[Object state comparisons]

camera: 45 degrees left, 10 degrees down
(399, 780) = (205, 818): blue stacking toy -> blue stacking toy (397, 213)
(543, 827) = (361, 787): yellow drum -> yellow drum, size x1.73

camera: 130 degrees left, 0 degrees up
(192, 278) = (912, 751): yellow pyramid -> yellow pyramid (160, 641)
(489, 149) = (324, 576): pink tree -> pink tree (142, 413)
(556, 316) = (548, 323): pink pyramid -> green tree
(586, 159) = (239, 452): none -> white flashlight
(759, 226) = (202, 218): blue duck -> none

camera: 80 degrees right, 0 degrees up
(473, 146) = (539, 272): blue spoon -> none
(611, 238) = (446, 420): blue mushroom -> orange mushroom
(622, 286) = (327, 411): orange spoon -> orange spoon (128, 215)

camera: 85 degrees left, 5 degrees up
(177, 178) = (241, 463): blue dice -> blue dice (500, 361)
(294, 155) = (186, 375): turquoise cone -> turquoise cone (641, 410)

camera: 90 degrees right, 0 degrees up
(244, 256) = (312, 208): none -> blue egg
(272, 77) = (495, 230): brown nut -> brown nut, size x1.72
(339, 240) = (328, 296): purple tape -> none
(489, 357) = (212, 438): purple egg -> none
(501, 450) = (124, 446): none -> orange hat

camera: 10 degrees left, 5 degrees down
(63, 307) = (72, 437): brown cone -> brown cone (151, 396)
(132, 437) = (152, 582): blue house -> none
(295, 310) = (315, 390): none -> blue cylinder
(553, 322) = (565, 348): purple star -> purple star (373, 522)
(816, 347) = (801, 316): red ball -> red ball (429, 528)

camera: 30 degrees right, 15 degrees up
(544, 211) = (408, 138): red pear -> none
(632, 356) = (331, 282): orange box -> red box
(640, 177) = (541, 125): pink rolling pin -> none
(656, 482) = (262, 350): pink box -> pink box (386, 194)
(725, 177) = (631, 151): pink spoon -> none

§ Problem to work on: From the entries above, extract only the lines running from the one containing "(339, 240) = (328, 296): purple tape -> none" through the one containing "(640, 177) = (541, 125): pink", inclusive.

§ Solved exercise:
(339, 240) = (328, 296): purple tape -> none
(489, 357) = (212, 438): purple egg -> none
(501, 450) = (124, 446): none -> orange hat

camera: 10 degrees left, 5 degrees down
(63, 307) = (72, 437): brown cone -> brown cone (151, 396)
(132, 437) = (152, 582): blue house -> none
(295, 310) = (315, 390): none -> blue cylinder
(553, 322) = (565, 348): purple star -> purple star (373, 522)
(816, 347) = (801, 316): red ball -> red ball (429, 528)

camera: 30 degrees right, 15 degrees up
(544, 211) = (408, 138): red pear -> none
(632, 356) = (331, 282): orange box -> red box
(640, 177) = (541, 125): pink rolling pin -> none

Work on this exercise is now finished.